> Exercise aim:
Within the listing below, filter for "lime" and copy every matching line.

+++++

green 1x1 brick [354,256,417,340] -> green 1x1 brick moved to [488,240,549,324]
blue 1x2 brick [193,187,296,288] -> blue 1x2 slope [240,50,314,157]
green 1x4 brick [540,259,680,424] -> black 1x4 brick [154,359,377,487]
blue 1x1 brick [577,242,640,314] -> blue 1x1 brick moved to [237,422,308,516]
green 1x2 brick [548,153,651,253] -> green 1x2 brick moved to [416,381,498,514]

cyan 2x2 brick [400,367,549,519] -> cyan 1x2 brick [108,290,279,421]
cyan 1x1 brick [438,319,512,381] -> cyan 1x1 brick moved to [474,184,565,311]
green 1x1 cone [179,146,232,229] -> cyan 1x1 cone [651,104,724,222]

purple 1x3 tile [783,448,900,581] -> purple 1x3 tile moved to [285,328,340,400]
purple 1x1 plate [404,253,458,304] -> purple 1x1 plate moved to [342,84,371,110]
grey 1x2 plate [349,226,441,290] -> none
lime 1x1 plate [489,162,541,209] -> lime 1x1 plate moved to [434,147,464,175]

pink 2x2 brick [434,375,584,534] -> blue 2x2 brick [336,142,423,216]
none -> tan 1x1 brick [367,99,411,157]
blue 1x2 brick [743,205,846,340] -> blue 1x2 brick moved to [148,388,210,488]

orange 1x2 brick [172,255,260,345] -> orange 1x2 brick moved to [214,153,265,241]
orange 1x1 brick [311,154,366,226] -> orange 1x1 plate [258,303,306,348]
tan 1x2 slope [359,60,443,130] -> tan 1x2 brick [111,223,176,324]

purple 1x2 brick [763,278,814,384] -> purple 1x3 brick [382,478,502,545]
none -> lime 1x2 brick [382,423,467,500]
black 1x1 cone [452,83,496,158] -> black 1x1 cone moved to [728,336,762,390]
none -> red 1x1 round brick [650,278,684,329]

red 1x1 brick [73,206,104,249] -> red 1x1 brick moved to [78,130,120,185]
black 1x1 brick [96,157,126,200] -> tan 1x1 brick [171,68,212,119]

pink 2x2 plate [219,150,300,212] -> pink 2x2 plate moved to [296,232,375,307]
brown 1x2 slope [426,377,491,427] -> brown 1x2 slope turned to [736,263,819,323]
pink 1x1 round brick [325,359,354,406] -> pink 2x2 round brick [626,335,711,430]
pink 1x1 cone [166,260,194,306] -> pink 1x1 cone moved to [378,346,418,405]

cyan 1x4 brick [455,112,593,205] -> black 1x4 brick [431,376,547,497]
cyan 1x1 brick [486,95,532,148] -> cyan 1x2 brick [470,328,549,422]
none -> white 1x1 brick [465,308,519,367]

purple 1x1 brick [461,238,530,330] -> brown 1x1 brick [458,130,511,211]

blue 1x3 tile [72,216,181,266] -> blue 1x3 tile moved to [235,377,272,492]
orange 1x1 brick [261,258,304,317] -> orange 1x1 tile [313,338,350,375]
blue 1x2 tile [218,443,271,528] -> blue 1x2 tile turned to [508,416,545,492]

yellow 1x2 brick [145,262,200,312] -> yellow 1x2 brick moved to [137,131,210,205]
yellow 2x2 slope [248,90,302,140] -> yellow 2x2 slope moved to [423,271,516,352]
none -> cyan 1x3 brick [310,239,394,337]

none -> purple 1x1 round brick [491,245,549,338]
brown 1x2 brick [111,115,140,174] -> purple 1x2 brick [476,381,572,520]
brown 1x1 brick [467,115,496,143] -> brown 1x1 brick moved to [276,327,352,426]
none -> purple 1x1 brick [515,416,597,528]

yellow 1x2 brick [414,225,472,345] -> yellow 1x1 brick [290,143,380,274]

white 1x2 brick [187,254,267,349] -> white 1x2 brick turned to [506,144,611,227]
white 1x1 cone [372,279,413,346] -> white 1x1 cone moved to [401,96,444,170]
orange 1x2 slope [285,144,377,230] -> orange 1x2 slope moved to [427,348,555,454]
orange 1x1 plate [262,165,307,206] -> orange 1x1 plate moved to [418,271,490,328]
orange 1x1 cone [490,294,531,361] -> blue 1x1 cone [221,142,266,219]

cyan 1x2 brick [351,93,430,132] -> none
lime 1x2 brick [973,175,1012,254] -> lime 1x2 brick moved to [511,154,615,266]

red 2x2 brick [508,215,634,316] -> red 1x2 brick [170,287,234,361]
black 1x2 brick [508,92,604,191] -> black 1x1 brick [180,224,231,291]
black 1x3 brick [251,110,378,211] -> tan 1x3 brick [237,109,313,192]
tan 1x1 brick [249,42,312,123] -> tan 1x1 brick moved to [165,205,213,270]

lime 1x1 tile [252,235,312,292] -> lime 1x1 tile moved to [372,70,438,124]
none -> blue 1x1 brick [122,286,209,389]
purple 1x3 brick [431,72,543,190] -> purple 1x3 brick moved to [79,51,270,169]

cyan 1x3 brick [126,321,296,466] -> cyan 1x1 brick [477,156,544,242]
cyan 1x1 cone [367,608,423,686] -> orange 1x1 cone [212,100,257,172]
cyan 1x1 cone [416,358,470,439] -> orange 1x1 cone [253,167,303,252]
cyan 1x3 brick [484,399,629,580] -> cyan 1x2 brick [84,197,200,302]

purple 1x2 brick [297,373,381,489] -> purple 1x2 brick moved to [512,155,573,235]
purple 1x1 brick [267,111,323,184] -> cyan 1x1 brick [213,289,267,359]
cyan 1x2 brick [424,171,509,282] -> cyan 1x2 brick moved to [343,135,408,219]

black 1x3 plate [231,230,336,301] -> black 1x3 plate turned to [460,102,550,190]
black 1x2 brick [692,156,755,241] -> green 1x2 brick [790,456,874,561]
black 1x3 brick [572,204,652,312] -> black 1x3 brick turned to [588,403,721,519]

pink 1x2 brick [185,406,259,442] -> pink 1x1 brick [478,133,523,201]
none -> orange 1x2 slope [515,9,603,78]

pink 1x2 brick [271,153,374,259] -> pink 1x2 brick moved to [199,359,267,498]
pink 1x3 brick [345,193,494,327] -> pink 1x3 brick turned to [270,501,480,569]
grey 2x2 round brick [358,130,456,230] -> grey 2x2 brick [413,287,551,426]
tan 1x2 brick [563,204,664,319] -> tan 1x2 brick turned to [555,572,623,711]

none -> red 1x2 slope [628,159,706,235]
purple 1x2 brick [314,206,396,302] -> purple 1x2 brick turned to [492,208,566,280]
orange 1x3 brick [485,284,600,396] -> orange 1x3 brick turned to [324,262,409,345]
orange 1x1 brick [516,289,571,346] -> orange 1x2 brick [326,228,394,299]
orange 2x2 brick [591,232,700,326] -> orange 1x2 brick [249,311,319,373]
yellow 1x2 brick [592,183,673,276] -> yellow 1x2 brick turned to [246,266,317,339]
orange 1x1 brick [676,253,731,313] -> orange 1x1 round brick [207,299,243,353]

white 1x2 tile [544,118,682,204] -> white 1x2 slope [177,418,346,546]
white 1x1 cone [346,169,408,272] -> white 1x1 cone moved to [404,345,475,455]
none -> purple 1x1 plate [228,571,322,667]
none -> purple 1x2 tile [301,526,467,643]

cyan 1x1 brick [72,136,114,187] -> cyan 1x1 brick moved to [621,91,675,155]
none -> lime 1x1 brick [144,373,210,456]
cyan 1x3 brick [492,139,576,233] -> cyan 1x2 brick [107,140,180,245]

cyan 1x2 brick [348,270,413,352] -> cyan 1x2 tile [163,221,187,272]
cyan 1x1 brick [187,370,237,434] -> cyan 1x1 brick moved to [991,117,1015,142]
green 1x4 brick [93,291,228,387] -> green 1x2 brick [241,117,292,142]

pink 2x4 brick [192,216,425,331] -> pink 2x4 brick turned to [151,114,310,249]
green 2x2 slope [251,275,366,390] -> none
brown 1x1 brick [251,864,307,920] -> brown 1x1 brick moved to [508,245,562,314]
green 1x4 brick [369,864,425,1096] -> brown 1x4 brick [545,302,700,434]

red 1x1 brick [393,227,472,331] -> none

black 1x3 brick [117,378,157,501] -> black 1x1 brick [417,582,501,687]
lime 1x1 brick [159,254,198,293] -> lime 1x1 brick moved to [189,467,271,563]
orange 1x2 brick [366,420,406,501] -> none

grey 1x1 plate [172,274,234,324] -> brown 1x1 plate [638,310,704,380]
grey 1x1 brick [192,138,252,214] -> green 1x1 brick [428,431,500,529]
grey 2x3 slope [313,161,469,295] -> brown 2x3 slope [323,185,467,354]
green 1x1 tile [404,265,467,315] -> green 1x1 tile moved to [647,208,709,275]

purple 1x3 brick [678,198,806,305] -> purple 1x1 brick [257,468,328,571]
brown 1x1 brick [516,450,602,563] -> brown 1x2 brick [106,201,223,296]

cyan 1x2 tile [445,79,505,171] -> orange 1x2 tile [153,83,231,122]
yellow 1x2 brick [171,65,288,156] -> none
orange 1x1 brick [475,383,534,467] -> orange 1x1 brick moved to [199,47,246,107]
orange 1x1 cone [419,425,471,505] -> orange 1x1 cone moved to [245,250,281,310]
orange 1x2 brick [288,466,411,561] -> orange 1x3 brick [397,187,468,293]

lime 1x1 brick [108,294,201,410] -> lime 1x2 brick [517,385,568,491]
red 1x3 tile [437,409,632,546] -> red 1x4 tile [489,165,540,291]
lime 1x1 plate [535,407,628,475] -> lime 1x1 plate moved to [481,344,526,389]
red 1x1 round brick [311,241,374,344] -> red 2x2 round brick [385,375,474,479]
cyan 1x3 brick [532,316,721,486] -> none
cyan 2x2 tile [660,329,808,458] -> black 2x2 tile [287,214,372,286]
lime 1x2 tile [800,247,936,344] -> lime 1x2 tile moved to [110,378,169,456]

+++++

> Final answer:
lime 1x1 plate [489,162,541,209] -> lime 1x1 plate moved to [434,147,464,175]
none -> lime 1x2 brick [382,423,467,500]
lime 1x2 brick [973,175,1012,254] -> lime 1x2 brick moved to [511,154,615,266]
lime 1x1 tile [252,235,312,292] -> lime 1x1 tile moved to [372,70,438,124]
none -> lime 1x1 brick [144,373,210,456]
lime 1x1 brick [159,254,198,293] -> lime 1x1 brick moved to [189,467,271,563]
lime 1x1 brick [108,294,201,410] -> lime 1x2 brick [517,385,568,491]
lime 1x1 plate [535,407,628,475] -> lime 1x1 plate moved to [481,344,526,389]
lime 1x2 tile [800,247,936,344] -> lime 1x2 tile moved to [110,378,169,456]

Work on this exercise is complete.